== TO-DO ITEM ==
In the records that follow, skip the pictures and print everything else exactly.

"""

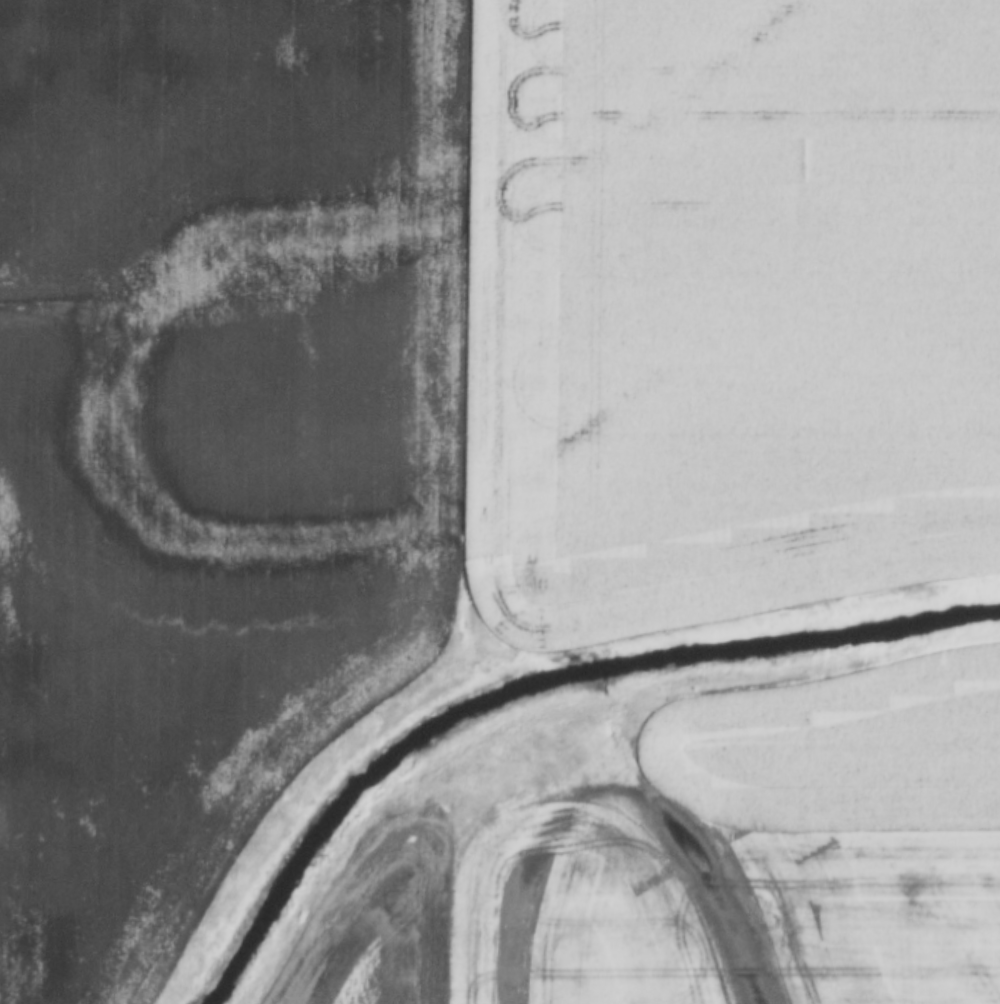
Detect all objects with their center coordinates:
crop: (444, 378)
crop: (705, 868)

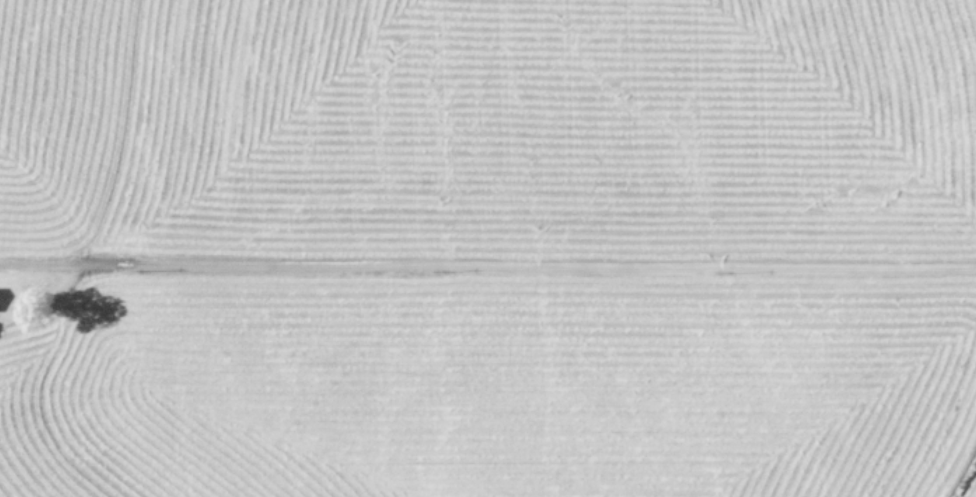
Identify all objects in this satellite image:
crop: (488, 248)

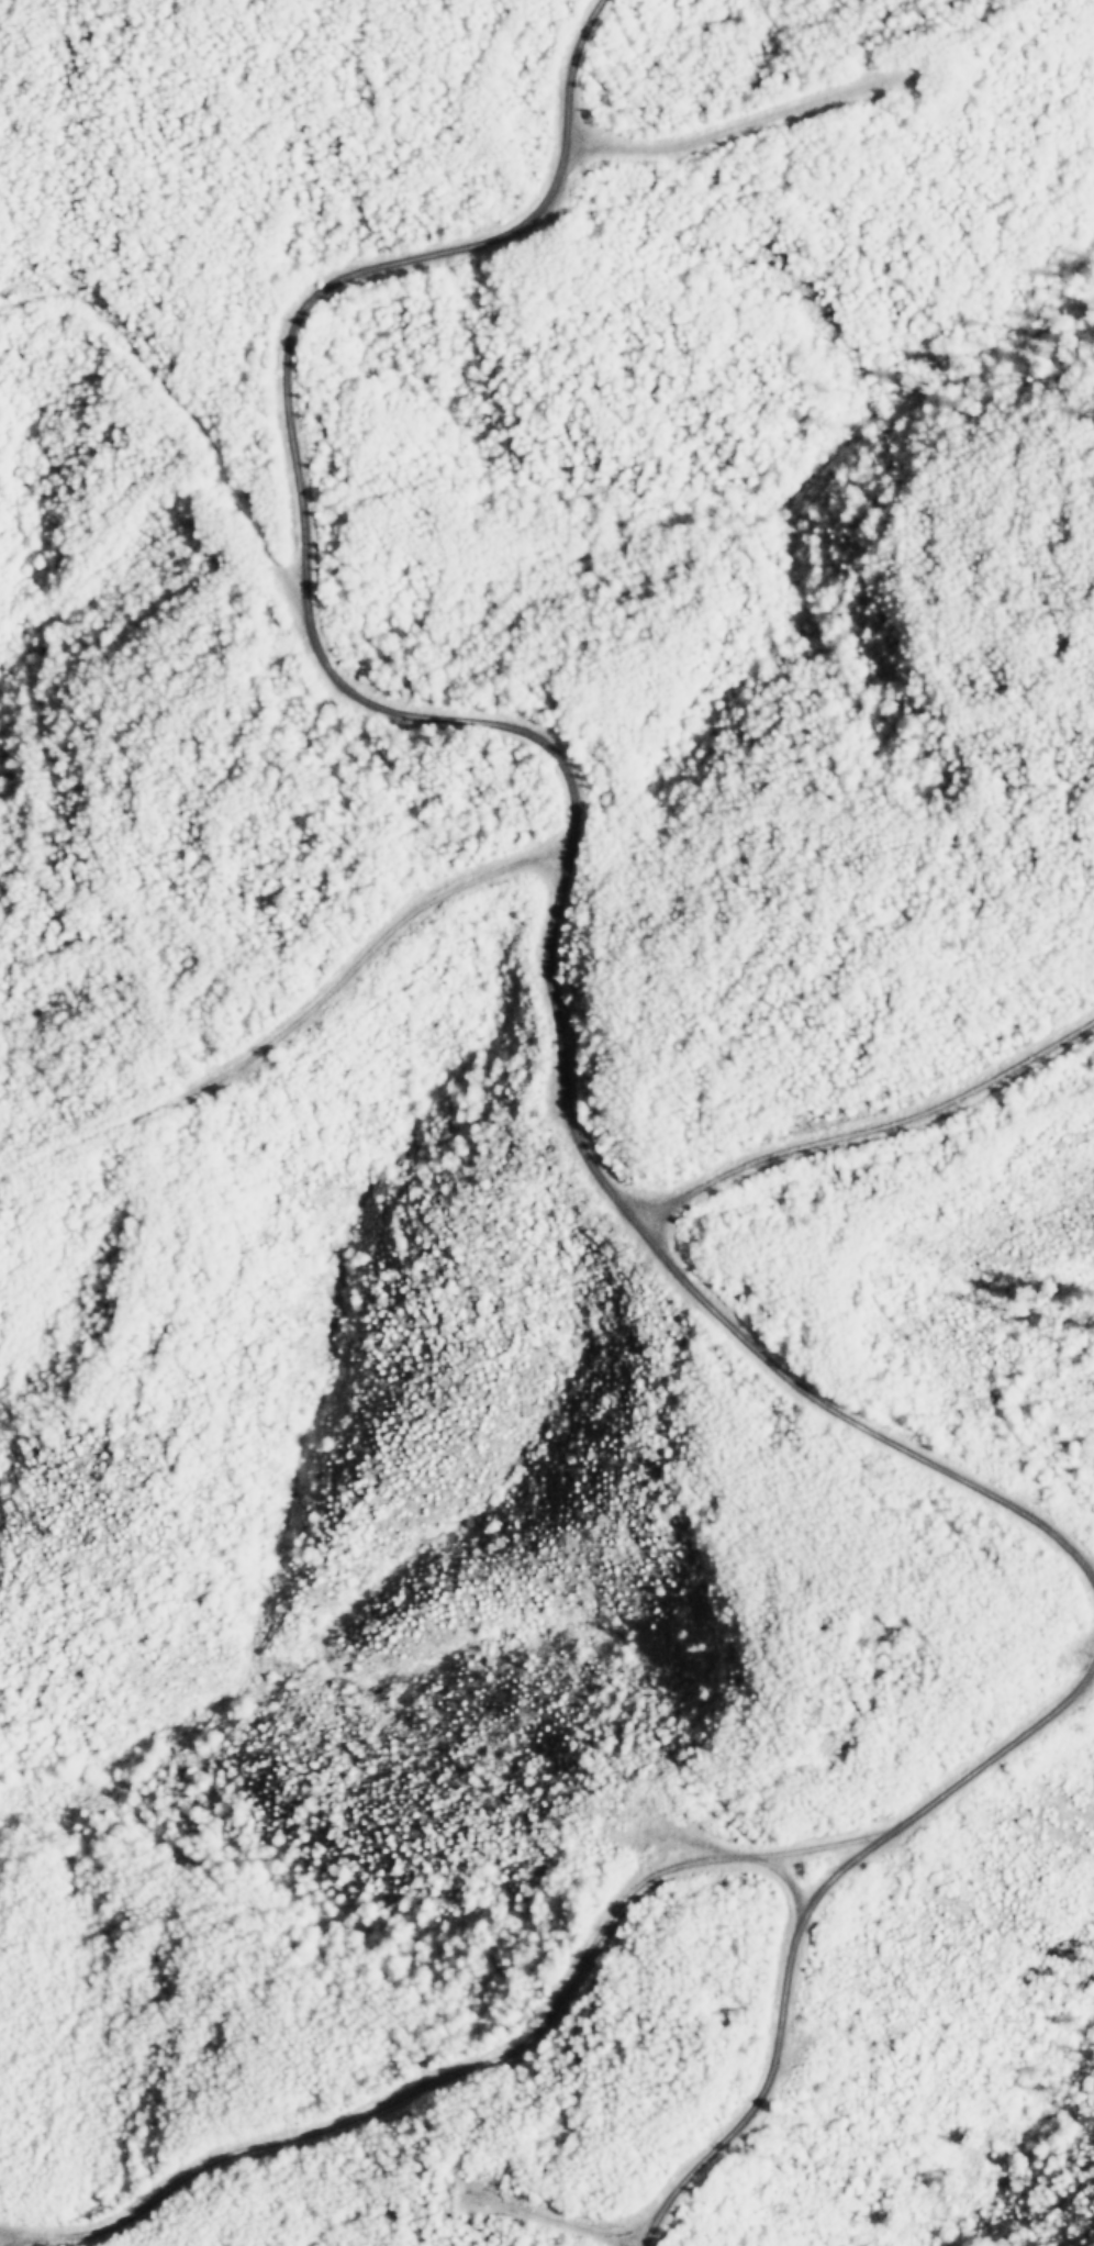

"""

== FINISHED TASK ==
Detect all objects with their center coordinates:
crop: (444, 378)
crop: (705, 868)

Identify all objects in this satellite image:
crop: (488, 248)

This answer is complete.